REQUIRED ACTION: Using the material that follows, identify and copy each line with the string "yellow".

RECORD SET:
"""
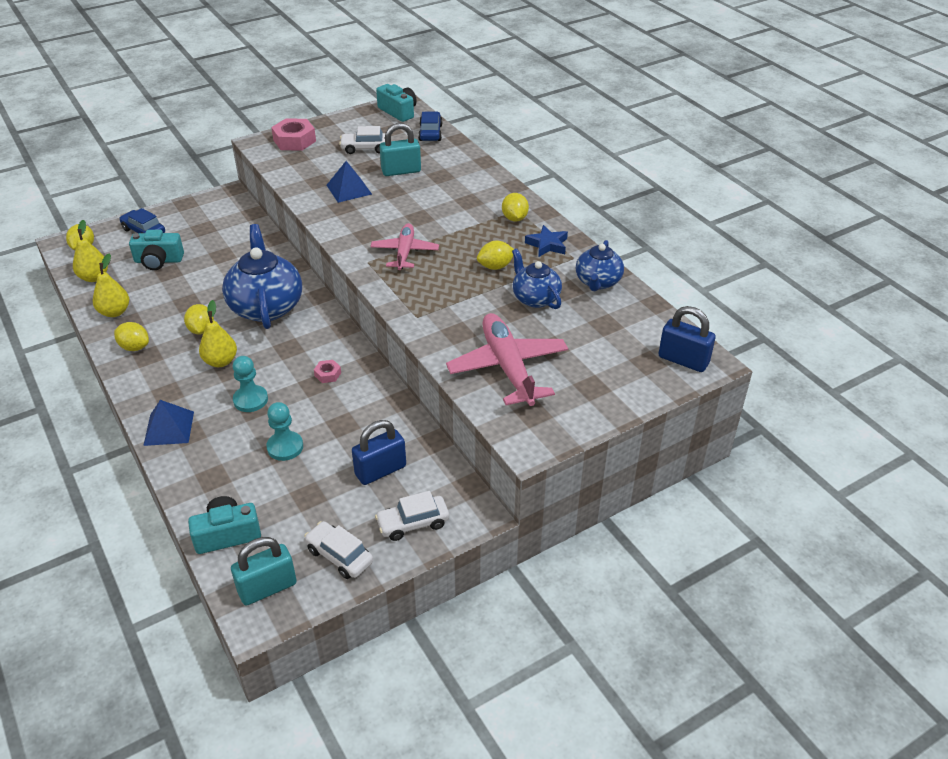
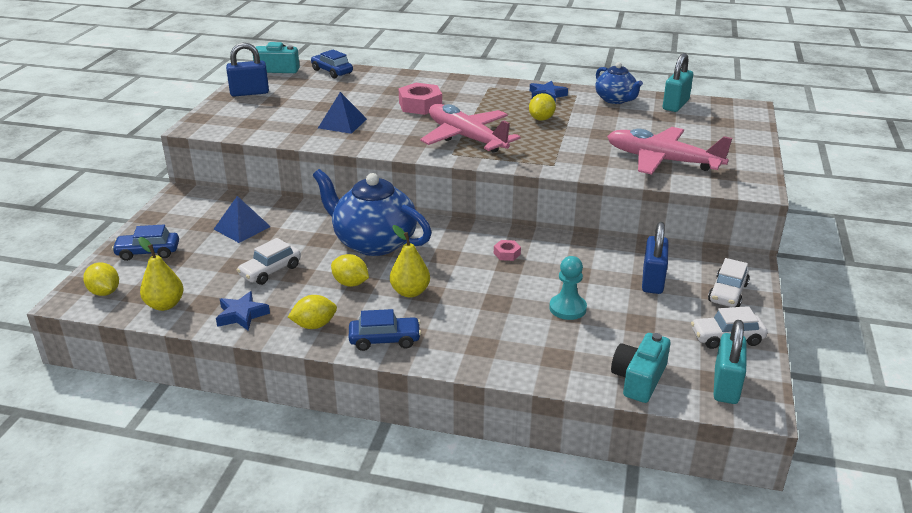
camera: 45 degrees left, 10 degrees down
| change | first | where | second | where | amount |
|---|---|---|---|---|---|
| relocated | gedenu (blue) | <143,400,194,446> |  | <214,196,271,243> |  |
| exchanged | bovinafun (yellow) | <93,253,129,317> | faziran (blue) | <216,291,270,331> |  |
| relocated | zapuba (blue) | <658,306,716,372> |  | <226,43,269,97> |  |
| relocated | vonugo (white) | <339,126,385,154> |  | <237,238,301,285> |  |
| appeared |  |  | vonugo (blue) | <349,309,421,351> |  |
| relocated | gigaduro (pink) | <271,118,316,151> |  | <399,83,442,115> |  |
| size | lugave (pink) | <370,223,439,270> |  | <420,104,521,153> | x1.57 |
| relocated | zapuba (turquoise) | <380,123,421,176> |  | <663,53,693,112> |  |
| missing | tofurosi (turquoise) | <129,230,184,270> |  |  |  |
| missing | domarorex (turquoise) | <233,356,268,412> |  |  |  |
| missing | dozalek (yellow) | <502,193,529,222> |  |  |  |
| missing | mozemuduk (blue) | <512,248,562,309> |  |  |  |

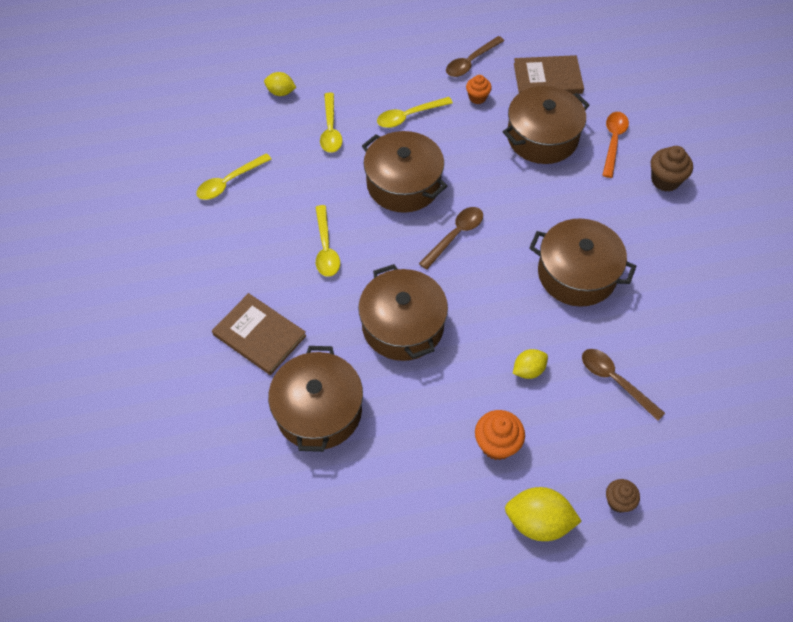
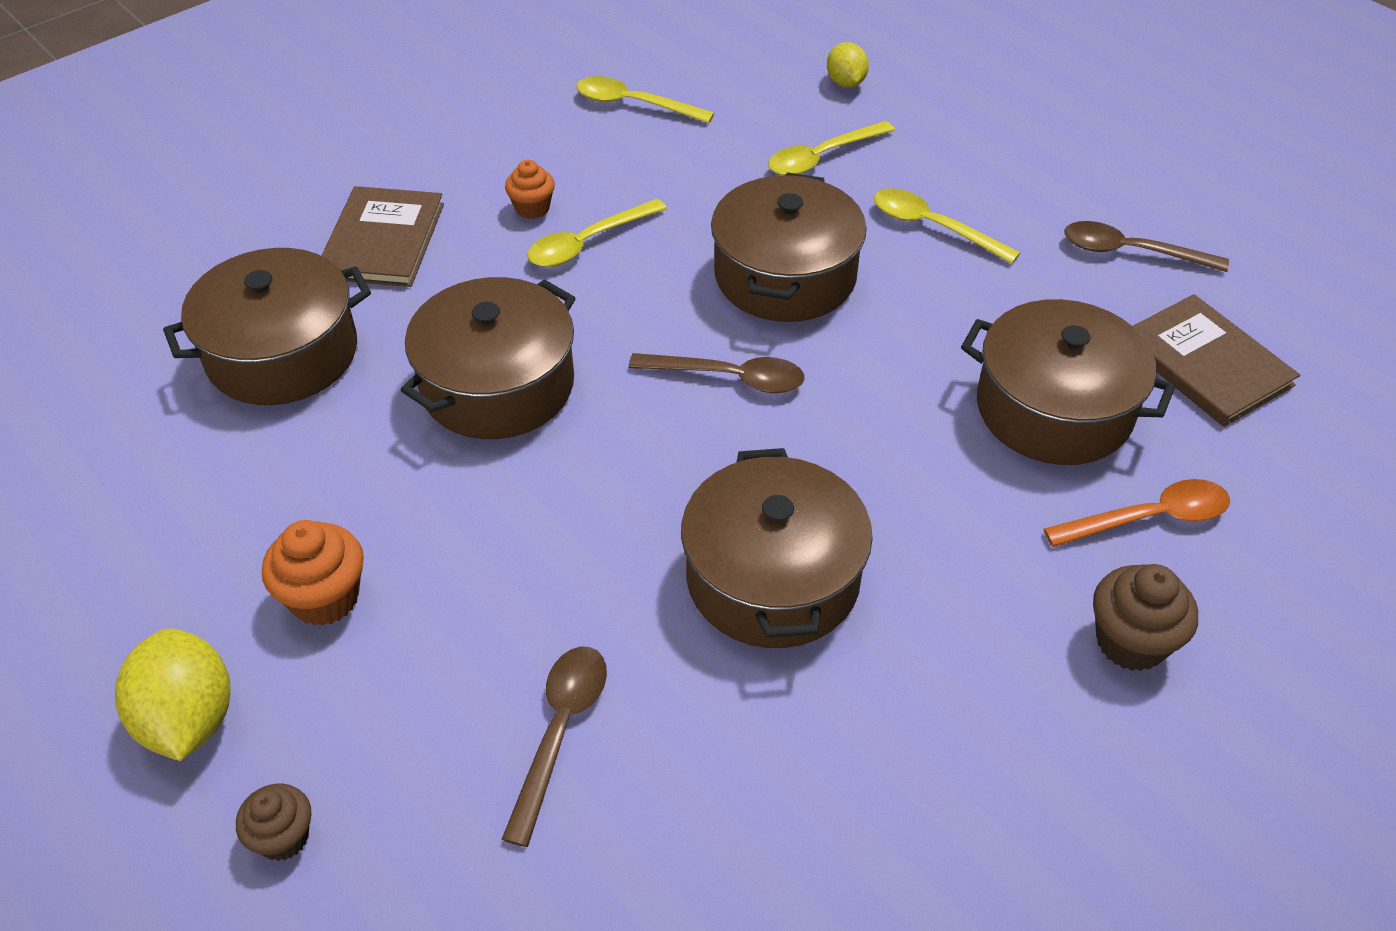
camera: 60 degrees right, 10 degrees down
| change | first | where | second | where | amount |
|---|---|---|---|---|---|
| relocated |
"""
SOLUTION TO THIS EXERCISE:
| exchanged | bovinafun (yellow) | <93,253,129,317> | faziran (blue) | <216,291,270,331> |  |
| missing | dozalek (yellow) | <502,193,529,222> |  |  |  |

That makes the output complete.